[MATERIAL FOR THIS TASK — start]

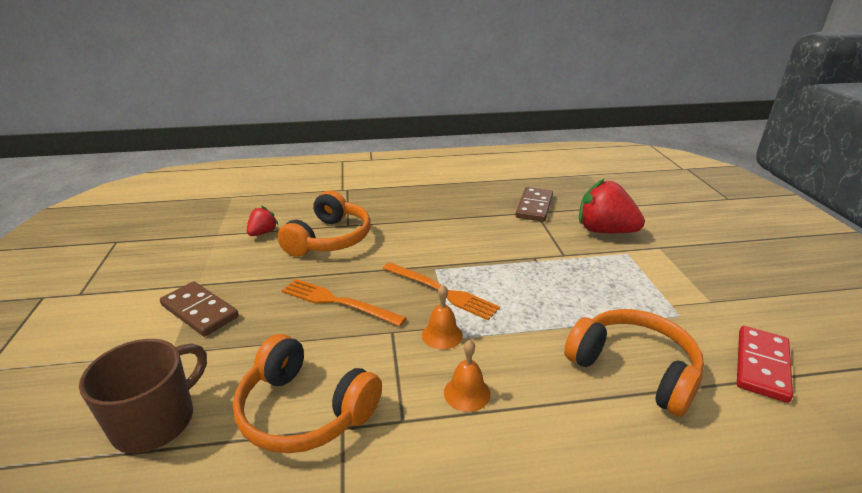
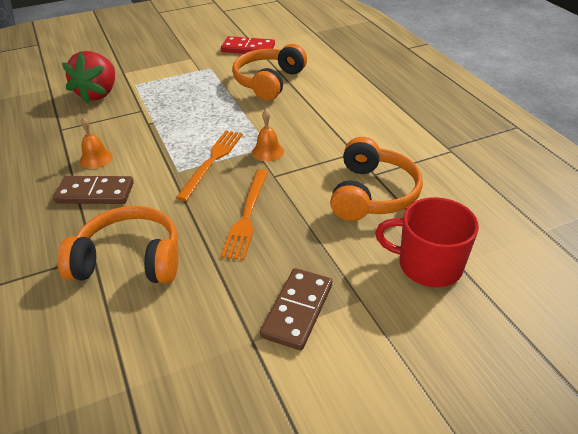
camera: 105 degrees left, 10 degrees up
(156, 421) = (428, 265): brown mug -> red mug
(262, 233) = (119, 333): red strawberry -> none
(467, 393) = (319, 133): orange bell -> orange bell (96, 159)
(534, 207) = (48, 131): brown domino -> brown domino (95, 193)

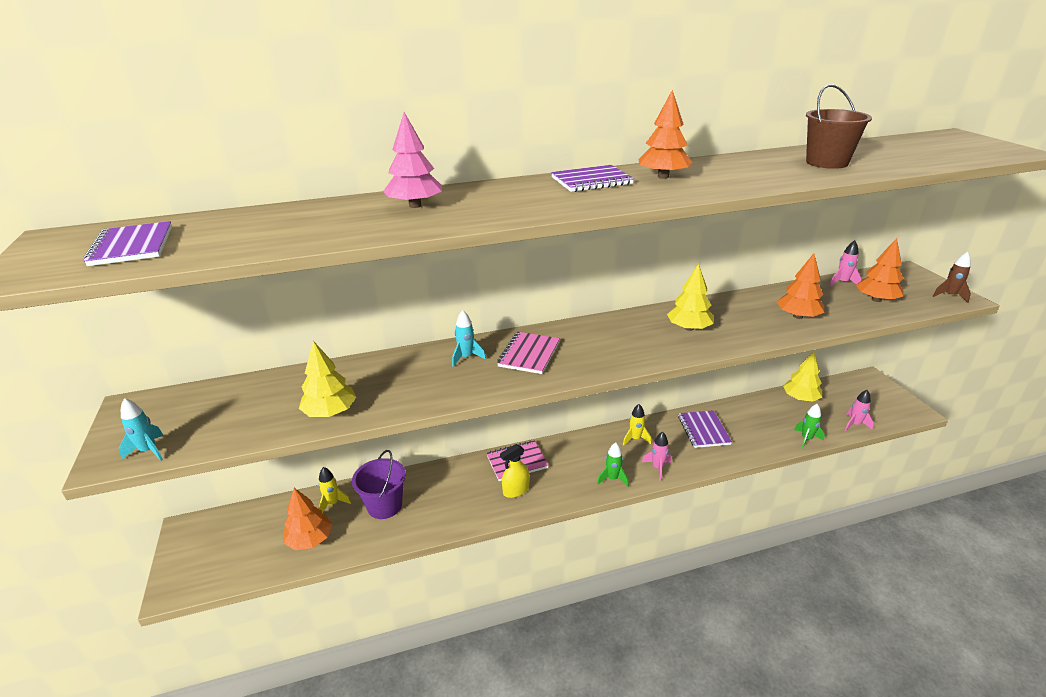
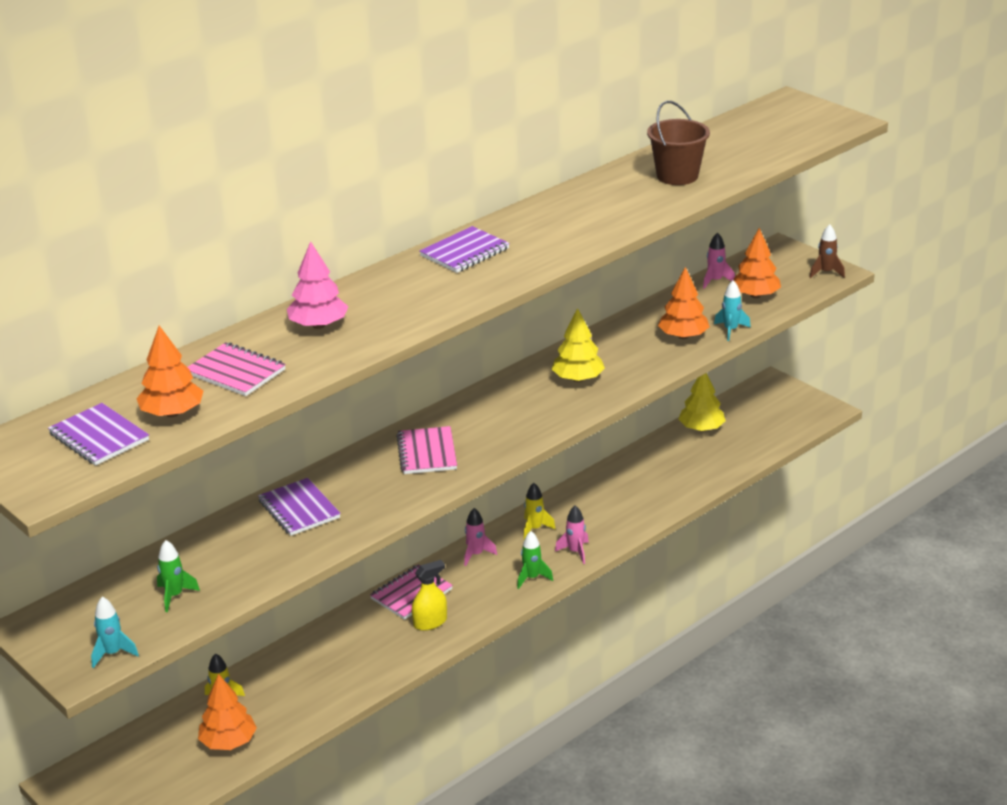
camera: 25 degrees left, 0 degrees up
(306, 224) = (236, 372): none -> pink notebook
(330, 412) = (266, 566): yellow tree -> none
(384, 506) = (288, 684): purple bucket -> none
(466, 357) = (361, 474): turquoise rocket -> turquoise rocket (731, 330)
(516, 490) = (430, 622): yellow spray bottle -> yellow spray bottle turned 150 degrees counterclockwise
(663, 177) = (531, 231): orange tree -> orange tree (172, 413)
(703, 430) = (607, 497): purple notebook -> purple notebook (299, 509)
(806, 439) = (722, 474): green rocket -> green rocket (175, 596)
(854, 424) = (768, 443): pink rocket -> pink rocket (476, 554)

[MATERIAL FOR THIS TASK — finish]

Reproduce exactly the lines above starting at the line containing "(156, 421) = (428, 265): brown mug -> red mug" and ending at the line containing "(466, 357) = (361, 474): turquoise", including both, but not the pictures.

OUTPUT.
(156, 421) = (428, 265): brown mug -> red mug
(262, 233) = (119, 333): red strawberry -> none
(467, 393) = (319, 133): orange bell -> orange bell (96, 159)
(534, 207) = (48, 131): brown domino -> brown domino (95, 193)

camera: 25 degrees left, 0 degrees up
(306, 224) = (236, 372): none -> pink notebook
(330, 412) = (266, 566): yellow tree -> none
(384, 506) = (288, 684): purple bucket -> none
(466, 357) = (361, 474): turquoise rocket -> turquoise rocket (731, 330)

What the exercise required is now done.